### What is expected
Reproduce the entries below with "reading order" swapped for "raster order" throughout, leaving every other character unchanged.

### Task input
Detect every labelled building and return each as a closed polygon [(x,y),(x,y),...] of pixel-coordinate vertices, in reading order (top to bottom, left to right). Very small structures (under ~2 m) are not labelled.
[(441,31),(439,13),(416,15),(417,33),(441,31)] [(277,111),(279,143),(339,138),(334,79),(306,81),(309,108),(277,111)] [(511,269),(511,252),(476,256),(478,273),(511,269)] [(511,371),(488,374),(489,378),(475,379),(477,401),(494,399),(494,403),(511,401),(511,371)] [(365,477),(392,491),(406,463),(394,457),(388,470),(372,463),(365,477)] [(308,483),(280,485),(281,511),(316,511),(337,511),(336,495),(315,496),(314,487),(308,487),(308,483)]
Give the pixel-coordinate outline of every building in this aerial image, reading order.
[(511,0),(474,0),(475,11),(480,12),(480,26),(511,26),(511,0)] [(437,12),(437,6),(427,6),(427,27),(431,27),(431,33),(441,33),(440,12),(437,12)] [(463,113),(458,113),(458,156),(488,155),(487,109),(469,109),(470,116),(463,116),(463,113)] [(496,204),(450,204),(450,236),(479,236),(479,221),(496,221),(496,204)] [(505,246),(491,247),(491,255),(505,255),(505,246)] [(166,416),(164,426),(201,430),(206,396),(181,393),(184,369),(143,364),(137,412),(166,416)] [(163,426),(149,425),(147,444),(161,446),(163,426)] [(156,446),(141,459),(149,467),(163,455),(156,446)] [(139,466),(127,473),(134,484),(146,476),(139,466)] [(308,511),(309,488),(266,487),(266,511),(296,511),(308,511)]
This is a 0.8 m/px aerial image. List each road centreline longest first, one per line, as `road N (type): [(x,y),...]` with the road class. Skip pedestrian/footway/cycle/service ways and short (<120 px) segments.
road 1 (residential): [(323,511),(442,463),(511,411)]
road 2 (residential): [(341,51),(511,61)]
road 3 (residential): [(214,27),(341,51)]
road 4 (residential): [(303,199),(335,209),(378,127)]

### Worked solution
Detect every labelled building and return each as a closed polygon [(x,y),(x,y),...] of pixel-coordinate vertices, in raster order (top to bottom, left to right). Very small structures (under ~2 m) are not labelled.
[(441,31),(439,13),(416,15),(417,33),(441,31)] [(277,111),(279,143),(339,138),(334,79),(306,81),(309,108),(277,111)] [(511,269),(511,252),(476,256),(478,273),(511,269)] [(511,371),(488,374),(489,378),(475,379),(477,401),(494,399),(494,403),(511,401),(511,371)] [(365,477),(392,491),(406,463),(394,457),(388,470),(372,463),(365,477)] [(308,483),(280,485),(281,511),(316,511),(337,511),(336,495),(315,496),(314,487),(308,487),(308,483)]
Give the pixel-coordinate outline of every building in this aerial image, raster order.
[(511,0),(474,0),(475,11),(480,12),(480,26),(511,26),(511,0)] [(437,12),(437,6),(427,6),(427,27),(431,27),(431,33),(441,33),(440,12),(437,12)] [(463,113),(458,113),(458,156),(488,155),(487,109),(469,109),(470,116),(463,116),(463,113)] [(496,204),(450,204),(450,236),(479,236),(479,221),(496,221),(496,204)] [(505,246),(491,247),(491,255),(505,255),(505,246)] [(166,416),(164,426),(201,430),(206,396),(181,393),(184,369),(143,364),(137,412),(166,416)] [(163,426),(149,425),(147,444),(161,446),(163,426)] [(156,446),(141,459),(149,467),(163,455),(156,446)] [(139,466),(127,473),(134,484),(146,476),(139,466)] [(308,511),(309,488),(266,487),(266,511),(296,511),(308,511)]
This is a 0.8 m/px aerial image. List each road centreline longest first, one per line, as `road N (type): [(x,y),...]` with the road class. Skip pedestrian/footway/cycle/service ways and short (<120 px) segments.
road 1 (residential): [(323,511),(442,463),(511,411)]
road 2 (residential): [(341,51),(511,61)]
road 3 (residential): [(214,27),(341,51)]
road 4 (residential): [(303,199),(335,209),(378,127)]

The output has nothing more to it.